Copy out each line of the records that contains the string "alto". Case counts.

» **STORED DATA**:
<<<<

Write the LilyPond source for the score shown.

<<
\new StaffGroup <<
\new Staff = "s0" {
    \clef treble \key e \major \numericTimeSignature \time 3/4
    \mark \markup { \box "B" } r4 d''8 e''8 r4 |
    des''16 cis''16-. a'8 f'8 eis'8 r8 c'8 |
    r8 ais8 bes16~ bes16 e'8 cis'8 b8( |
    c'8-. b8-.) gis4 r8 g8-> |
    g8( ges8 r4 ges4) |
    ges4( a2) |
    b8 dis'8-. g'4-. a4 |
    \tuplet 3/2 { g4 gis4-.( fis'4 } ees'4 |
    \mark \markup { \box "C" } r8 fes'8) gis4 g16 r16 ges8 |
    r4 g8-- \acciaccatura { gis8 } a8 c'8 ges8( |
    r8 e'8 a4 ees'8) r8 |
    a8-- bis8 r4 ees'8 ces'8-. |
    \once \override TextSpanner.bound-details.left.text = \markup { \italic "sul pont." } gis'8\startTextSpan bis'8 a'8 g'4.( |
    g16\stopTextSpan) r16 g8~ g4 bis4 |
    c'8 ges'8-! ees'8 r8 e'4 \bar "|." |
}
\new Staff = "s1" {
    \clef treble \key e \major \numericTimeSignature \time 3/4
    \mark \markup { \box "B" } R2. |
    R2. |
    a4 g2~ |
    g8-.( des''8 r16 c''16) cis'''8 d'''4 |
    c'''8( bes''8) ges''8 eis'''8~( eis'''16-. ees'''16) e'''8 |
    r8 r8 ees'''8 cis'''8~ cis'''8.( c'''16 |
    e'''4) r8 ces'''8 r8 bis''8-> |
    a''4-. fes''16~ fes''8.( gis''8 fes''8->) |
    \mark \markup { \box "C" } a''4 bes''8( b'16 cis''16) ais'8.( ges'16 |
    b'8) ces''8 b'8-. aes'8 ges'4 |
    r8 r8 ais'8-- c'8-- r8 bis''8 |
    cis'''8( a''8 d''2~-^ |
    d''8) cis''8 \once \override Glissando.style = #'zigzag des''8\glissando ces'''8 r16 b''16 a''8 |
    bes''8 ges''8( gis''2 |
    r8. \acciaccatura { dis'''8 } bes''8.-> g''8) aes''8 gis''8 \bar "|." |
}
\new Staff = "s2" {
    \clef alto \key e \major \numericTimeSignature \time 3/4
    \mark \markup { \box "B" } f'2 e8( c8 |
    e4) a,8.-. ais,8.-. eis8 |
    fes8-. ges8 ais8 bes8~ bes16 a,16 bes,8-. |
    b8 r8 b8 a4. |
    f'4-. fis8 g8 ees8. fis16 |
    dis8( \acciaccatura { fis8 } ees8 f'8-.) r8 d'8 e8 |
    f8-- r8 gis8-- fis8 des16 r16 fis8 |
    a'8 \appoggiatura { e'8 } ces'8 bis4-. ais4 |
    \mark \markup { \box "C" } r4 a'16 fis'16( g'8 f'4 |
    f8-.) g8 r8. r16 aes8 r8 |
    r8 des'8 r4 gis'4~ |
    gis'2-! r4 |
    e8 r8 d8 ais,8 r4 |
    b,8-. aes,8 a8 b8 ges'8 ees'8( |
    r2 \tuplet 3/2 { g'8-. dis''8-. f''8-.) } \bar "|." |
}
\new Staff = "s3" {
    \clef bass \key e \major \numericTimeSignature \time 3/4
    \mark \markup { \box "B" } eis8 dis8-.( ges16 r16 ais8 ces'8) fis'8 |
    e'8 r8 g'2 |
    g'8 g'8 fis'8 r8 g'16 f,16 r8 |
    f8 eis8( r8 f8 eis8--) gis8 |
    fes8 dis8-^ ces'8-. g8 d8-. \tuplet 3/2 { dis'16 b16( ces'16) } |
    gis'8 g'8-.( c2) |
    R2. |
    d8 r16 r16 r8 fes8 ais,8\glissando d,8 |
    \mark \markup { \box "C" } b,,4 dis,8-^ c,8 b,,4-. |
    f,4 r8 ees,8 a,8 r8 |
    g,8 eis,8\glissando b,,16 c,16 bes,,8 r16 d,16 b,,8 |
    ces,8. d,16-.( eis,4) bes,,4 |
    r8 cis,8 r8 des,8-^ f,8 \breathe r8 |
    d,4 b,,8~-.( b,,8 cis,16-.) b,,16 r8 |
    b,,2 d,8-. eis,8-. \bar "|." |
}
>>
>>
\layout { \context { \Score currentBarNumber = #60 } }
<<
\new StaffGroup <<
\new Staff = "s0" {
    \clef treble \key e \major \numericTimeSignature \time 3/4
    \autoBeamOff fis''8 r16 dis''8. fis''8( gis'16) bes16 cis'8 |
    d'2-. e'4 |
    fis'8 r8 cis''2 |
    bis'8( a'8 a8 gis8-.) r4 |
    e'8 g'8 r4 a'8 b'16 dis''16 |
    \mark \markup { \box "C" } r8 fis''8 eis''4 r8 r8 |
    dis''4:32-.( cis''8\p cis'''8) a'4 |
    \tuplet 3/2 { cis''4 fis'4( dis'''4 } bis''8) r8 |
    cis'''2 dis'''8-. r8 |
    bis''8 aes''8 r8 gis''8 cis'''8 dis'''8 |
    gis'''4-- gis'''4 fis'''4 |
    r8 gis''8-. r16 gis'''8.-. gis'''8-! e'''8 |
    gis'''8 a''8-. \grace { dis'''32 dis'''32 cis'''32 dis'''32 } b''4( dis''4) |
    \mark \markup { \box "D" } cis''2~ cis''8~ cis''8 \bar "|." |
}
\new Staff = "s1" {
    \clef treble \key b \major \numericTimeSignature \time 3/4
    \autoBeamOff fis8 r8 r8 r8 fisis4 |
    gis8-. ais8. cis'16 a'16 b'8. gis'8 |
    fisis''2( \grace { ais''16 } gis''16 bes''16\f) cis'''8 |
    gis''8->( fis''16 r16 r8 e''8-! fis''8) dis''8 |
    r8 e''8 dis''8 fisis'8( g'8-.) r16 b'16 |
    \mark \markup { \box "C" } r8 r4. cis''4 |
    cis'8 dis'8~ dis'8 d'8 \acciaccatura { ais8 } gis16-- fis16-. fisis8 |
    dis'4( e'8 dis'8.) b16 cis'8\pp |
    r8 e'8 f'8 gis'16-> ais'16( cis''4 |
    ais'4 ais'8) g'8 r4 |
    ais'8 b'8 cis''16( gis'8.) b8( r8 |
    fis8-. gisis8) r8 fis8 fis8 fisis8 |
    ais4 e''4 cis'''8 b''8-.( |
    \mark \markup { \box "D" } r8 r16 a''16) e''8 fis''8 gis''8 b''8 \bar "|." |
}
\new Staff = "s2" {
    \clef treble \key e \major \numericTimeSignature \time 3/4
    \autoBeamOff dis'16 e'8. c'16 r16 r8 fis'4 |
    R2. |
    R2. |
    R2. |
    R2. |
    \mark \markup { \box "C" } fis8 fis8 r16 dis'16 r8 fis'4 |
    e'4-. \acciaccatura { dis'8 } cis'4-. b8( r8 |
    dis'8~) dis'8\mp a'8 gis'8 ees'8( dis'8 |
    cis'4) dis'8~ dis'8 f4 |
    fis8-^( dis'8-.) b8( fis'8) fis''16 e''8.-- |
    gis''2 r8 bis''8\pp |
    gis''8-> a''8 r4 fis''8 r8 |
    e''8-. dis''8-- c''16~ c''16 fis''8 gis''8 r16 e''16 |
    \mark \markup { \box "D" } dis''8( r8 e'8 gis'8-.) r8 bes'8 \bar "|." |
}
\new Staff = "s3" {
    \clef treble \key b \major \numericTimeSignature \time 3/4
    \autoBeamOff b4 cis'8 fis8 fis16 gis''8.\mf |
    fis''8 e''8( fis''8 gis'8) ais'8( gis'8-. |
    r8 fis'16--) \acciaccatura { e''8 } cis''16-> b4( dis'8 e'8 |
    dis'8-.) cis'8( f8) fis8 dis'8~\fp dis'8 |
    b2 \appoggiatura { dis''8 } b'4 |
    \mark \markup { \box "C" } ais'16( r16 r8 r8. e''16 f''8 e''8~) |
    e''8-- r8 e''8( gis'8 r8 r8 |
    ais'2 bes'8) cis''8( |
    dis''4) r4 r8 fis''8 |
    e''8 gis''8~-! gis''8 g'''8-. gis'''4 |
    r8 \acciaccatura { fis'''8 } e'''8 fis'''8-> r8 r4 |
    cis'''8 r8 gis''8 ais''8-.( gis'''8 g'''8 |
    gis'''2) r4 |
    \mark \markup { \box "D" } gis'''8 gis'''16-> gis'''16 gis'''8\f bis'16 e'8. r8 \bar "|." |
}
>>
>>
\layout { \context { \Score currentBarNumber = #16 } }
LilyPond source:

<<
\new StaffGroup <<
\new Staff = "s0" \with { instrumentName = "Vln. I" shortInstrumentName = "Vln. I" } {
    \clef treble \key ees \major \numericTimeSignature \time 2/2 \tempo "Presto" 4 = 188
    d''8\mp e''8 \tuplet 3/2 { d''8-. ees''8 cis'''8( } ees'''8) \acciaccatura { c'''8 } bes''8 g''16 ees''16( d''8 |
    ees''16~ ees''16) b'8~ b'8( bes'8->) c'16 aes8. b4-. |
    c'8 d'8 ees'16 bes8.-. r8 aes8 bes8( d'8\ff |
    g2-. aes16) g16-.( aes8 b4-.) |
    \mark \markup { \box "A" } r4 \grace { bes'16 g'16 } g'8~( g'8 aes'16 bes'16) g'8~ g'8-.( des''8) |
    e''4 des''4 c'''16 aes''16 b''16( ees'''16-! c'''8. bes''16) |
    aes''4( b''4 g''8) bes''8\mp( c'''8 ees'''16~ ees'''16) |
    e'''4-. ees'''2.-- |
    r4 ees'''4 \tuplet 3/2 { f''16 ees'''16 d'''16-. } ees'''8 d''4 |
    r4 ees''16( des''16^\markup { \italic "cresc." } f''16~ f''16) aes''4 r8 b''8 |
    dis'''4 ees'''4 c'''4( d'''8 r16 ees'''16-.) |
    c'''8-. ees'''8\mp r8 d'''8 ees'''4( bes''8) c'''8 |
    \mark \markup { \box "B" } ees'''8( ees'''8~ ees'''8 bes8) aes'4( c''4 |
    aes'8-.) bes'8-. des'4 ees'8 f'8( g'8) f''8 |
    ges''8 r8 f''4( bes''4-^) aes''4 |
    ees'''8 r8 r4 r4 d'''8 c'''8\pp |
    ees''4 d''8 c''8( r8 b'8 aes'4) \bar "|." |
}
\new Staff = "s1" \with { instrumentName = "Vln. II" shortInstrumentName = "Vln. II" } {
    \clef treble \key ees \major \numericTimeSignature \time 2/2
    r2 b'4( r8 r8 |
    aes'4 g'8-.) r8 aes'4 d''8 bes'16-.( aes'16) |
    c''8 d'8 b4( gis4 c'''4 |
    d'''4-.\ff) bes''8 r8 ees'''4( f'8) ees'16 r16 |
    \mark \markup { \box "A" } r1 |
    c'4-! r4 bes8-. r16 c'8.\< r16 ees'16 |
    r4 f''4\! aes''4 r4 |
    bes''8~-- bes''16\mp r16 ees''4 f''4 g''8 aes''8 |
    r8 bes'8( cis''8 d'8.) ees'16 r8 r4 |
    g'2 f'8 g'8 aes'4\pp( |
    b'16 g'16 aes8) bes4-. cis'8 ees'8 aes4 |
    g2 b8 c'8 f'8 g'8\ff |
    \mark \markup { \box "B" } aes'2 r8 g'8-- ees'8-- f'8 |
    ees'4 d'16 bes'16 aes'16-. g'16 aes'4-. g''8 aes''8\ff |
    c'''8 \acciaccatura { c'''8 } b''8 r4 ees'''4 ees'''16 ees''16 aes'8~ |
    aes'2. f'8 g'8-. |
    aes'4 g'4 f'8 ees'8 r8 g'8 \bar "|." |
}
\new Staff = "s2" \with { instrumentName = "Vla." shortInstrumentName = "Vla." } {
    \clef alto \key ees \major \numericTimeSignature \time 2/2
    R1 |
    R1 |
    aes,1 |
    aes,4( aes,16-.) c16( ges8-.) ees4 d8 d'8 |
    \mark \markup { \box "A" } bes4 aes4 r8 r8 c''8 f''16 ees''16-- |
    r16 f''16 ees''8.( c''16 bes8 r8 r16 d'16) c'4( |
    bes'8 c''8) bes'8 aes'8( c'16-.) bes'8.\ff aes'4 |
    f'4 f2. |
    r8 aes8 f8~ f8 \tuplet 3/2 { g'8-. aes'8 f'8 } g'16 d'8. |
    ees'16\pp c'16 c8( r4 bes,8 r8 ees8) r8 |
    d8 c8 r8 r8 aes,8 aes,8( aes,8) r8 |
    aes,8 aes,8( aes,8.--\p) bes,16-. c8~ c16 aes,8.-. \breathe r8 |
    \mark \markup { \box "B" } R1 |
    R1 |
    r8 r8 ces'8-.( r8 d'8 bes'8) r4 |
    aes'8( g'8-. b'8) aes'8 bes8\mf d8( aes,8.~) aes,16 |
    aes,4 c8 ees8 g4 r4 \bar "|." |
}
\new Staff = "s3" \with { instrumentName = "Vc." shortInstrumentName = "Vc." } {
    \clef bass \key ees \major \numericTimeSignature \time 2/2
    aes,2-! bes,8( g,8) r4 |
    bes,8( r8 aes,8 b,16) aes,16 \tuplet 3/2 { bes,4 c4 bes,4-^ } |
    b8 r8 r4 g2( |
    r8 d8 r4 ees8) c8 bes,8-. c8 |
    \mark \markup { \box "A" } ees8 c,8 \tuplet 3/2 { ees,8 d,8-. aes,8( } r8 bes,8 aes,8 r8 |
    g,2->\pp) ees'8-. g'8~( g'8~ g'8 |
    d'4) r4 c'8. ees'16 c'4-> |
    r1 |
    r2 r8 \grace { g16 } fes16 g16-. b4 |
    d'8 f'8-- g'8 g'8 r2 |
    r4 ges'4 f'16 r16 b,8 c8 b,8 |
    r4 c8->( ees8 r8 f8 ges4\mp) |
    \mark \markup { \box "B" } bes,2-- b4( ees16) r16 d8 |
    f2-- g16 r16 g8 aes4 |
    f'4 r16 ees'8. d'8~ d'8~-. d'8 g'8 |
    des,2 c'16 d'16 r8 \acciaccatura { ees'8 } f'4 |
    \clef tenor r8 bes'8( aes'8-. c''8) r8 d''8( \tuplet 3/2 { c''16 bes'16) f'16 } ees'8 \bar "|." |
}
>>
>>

>>>>

» **RESPONSE**:
    \clef alto \key e \major \numericTimeSignature \time 3/4
    \clef alto \key ees \major \numericTimeSignature \time 2/2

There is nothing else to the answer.